§ **Activity**
Please return all lines from the records below that include the string "diode".

(Records contained in a dataset)
*** Block opens ***
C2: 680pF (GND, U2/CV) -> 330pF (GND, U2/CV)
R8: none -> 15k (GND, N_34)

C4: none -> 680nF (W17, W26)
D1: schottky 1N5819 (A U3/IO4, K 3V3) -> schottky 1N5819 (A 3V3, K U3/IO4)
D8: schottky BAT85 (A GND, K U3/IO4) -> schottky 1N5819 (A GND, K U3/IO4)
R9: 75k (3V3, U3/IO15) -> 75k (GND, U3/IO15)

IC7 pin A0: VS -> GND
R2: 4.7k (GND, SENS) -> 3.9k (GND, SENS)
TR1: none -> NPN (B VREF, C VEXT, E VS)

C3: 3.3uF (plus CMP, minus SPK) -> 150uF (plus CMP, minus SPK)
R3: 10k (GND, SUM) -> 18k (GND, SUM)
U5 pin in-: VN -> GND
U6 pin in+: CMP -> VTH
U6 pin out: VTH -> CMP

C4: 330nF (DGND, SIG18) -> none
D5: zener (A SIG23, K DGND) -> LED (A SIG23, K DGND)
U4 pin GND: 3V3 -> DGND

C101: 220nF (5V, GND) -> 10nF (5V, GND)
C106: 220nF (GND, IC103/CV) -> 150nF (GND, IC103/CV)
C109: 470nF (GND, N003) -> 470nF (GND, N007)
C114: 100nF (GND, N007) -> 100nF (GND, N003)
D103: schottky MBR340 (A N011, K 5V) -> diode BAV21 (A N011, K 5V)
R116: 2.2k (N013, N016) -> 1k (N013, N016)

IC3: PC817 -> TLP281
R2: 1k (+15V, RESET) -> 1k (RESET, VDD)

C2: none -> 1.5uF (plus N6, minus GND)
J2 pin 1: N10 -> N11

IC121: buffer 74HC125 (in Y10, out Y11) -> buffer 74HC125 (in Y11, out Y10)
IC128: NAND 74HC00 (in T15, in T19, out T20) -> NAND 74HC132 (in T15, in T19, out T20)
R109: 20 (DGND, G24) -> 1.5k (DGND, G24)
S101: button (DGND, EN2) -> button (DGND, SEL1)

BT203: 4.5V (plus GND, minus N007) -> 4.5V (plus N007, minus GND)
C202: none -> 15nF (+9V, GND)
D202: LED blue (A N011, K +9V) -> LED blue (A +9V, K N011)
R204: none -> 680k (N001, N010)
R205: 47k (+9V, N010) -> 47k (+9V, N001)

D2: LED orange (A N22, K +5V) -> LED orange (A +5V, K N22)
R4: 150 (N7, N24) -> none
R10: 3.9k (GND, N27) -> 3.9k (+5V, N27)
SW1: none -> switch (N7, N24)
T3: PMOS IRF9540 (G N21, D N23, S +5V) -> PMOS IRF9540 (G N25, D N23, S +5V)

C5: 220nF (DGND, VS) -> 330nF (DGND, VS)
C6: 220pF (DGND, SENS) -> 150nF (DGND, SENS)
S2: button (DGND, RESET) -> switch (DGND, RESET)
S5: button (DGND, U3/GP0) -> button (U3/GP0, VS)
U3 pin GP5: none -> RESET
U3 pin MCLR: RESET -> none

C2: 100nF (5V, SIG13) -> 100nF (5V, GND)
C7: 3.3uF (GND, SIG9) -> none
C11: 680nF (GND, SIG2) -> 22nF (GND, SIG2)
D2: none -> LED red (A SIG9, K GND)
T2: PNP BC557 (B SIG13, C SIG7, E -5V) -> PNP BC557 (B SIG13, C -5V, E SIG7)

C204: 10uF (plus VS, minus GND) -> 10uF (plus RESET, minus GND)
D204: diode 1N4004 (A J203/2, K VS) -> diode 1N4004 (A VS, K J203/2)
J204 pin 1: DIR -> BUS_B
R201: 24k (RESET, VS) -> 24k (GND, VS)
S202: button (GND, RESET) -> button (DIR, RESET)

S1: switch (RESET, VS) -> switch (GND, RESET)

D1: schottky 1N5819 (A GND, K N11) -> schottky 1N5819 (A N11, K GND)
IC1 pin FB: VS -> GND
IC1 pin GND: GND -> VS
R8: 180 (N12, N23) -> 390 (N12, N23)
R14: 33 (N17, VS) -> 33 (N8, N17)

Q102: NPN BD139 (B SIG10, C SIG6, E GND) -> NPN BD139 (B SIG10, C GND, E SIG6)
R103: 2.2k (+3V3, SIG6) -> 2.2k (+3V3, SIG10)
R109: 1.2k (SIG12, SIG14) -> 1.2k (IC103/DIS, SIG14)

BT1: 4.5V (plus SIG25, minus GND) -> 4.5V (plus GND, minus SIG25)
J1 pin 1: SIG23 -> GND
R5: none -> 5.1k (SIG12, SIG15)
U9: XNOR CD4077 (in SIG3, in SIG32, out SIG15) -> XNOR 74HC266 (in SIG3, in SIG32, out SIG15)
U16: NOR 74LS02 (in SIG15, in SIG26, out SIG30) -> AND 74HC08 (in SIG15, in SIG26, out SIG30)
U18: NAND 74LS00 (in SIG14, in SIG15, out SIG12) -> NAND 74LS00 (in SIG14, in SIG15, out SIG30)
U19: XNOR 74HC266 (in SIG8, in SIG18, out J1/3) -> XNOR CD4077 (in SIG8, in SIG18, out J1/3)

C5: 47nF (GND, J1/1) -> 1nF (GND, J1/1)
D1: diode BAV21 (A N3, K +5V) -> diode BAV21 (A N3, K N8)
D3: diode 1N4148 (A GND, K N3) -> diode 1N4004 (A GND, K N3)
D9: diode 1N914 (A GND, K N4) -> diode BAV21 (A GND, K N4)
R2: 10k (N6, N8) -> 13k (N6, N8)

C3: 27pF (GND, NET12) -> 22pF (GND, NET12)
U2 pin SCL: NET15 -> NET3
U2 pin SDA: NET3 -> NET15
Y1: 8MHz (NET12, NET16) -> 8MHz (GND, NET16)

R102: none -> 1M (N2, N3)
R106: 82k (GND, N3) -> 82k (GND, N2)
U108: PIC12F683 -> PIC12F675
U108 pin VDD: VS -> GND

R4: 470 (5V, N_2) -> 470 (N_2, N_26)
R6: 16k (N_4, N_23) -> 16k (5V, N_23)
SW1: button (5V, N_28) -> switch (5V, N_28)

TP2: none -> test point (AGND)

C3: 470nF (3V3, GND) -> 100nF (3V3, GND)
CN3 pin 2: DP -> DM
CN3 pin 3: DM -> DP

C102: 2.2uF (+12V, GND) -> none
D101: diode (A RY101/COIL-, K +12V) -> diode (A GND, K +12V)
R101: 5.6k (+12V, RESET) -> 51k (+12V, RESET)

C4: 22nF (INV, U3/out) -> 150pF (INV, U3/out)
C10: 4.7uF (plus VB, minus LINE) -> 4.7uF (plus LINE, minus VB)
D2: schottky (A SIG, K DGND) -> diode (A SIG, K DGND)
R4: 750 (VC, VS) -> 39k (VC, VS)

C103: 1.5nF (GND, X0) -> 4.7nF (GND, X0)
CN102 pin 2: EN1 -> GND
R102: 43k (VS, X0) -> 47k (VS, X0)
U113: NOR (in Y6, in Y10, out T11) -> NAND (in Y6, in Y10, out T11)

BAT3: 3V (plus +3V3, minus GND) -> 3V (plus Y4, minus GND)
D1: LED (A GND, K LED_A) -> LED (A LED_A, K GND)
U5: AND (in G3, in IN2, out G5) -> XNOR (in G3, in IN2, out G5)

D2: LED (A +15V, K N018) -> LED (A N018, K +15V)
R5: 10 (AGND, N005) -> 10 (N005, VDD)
*** Block closes ***
§ **Problem solution**
D103: schottky MBR340 (A N011, K 5V) -> diode BAV21 (A N011, K 5V)
D204: diode 1N4004 (A J203/2, K VS) -> diode 1N4004 (A VS, K J203/2)
D1: diode BAV21 (A N3, K +5V) -> diode BAV21 (A N3, K N8)
D3: diode 1N4148 (A GND, K N3) -> diode 1N4004 (A GND, K N3)
D9: diode 1N914 (A GND, K N4) -> diode BAV21 (A GND, K N4)
D101: diode (A RY101/COIL-, K +12V) -> diode (A GND, K +12V)
D2: schottky (A SIG, K DGND) -> diode (A SIG, K DGND)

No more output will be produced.